Aim of the task: While reading through the material below, copy each line that holds the word "TRIG".

Provided material:
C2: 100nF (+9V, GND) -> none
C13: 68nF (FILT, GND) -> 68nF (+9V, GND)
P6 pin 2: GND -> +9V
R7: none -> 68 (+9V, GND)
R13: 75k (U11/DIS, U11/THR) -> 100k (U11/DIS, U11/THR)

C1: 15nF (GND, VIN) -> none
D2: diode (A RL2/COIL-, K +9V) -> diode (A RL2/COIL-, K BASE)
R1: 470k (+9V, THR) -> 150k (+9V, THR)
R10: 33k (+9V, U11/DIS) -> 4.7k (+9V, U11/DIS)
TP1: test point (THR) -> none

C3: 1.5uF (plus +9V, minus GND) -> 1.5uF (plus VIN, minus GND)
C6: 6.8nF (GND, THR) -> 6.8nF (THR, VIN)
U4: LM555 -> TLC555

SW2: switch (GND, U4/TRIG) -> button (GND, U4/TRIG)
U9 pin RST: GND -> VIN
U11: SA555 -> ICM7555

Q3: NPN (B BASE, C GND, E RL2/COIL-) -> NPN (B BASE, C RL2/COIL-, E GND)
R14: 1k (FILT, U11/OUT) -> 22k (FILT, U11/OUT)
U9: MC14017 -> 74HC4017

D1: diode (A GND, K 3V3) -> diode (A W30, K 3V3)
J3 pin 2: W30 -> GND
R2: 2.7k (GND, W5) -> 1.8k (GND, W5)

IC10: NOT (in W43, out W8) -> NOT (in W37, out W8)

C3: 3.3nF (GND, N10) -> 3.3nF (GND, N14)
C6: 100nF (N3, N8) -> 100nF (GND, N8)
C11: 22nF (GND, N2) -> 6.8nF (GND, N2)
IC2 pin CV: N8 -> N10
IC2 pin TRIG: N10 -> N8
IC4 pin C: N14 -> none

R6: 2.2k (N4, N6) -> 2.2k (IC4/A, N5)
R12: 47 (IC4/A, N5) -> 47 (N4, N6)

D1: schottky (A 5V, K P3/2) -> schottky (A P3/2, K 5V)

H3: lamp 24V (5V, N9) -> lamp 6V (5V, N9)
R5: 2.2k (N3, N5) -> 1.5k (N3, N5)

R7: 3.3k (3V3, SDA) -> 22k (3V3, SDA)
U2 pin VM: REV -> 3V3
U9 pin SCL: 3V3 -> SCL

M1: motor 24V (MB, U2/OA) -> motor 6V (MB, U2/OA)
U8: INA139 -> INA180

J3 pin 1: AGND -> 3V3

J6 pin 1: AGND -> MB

Output for this exercise:
SW2: switch (GND, U4/TRIG) -> button (GND, U4/TRIG)
IC2 pin TRIG: N10 -> N8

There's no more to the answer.